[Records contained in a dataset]
━━━━━━━━━━━━━━━━━━━━

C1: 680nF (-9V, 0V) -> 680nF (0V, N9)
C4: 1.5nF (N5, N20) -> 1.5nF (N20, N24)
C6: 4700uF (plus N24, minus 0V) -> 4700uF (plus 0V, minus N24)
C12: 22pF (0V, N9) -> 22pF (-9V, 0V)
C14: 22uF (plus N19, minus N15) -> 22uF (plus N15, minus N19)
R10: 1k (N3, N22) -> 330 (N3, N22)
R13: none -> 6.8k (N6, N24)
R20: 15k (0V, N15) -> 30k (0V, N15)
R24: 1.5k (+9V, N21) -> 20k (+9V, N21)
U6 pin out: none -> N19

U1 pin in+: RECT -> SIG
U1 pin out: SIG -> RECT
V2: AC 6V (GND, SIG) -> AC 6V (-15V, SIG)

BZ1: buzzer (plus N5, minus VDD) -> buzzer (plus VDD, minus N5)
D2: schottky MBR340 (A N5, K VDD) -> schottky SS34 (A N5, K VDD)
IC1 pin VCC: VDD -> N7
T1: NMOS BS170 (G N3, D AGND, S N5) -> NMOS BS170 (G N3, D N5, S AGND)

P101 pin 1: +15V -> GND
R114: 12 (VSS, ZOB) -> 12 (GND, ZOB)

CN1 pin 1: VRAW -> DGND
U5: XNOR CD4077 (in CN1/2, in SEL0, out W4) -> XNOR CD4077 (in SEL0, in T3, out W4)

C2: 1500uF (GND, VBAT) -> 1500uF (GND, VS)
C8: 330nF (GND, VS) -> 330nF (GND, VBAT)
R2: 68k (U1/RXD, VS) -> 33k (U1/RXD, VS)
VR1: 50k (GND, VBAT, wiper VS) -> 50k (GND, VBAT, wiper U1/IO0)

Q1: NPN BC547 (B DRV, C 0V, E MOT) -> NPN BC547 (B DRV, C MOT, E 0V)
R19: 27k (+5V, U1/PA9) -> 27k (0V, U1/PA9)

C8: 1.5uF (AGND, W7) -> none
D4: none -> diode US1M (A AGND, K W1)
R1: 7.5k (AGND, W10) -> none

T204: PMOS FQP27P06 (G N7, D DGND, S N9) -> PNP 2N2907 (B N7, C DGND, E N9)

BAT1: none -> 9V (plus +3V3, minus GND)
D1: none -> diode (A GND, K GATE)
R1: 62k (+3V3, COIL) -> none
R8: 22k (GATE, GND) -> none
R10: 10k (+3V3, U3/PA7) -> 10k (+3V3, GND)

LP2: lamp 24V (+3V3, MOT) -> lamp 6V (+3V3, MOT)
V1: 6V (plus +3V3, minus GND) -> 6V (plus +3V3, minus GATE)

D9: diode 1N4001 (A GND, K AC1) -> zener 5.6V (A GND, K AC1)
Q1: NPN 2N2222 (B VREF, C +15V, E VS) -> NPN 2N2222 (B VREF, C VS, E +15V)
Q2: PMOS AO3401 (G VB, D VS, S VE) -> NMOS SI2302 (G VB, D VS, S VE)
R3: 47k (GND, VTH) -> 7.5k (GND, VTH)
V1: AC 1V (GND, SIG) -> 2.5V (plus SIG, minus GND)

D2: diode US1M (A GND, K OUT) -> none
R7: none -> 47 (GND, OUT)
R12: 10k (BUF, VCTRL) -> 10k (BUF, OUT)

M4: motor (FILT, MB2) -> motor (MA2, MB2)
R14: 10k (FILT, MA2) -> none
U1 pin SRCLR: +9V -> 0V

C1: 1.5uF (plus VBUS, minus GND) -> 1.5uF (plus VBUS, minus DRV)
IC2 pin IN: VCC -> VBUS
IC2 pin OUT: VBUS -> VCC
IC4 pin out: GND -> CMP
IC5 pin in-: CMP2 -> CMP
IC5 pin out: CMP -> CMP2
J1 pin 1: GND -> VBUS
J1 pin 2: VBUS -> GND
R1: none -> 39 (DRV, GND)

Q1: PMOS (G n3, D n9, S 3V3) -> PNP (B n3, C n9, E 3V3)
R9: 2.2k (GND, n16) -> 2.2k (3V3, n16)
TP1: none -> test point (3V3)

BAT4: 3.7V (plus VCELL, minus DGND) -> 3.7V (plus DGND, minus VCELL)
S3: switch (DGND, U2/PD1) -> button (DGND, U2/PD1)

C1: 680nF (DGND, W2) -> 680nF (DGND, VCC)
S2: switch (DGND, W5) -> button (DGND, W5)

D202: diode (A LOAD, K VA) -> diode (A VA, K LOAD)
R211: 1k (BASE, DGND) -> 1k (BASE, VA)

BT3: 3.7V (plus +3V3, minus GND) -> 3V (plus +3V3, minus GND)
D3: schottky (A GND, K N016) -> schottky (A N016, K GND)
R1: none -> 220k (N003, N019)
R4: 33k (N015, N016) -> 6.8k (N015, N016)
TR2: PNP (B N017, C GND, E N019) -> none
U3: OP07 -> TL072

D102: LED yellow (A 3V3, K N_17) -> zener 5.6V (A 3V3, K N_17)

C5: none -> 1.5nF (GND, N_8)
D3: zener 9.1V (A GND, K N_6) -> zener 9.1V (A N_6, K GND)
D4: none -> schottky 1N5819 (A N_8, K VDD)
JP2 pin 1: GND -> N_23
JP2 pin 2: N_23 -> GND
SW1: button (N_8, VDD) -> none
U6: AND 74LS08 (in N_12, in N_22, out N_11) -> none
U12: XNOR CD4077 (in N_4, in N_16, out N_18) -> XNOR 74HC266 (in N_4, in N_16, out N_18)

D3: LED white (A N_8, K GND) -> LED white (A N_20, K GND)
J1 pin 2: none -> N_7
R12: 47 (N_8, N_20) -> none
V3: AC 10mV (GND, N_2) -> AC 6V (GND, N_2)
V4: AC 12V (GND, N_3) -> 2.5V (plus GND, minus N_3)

━━━━━━━━━━━━━━━━━━━━

Instructions to follow » Wherever a line holds the word "VBAT", copy that line out of the entries above.

Your response »
C2: 1500uF (GND, VBAT) -> 1500uF (GND, VS)
C8: 330nF (GND, VS) -> 330nF (GND, VBAT)
VR1: 50k (GND, VBAT, wiper VS) -> 50k (GND, VBAT, wiper U1/IO0)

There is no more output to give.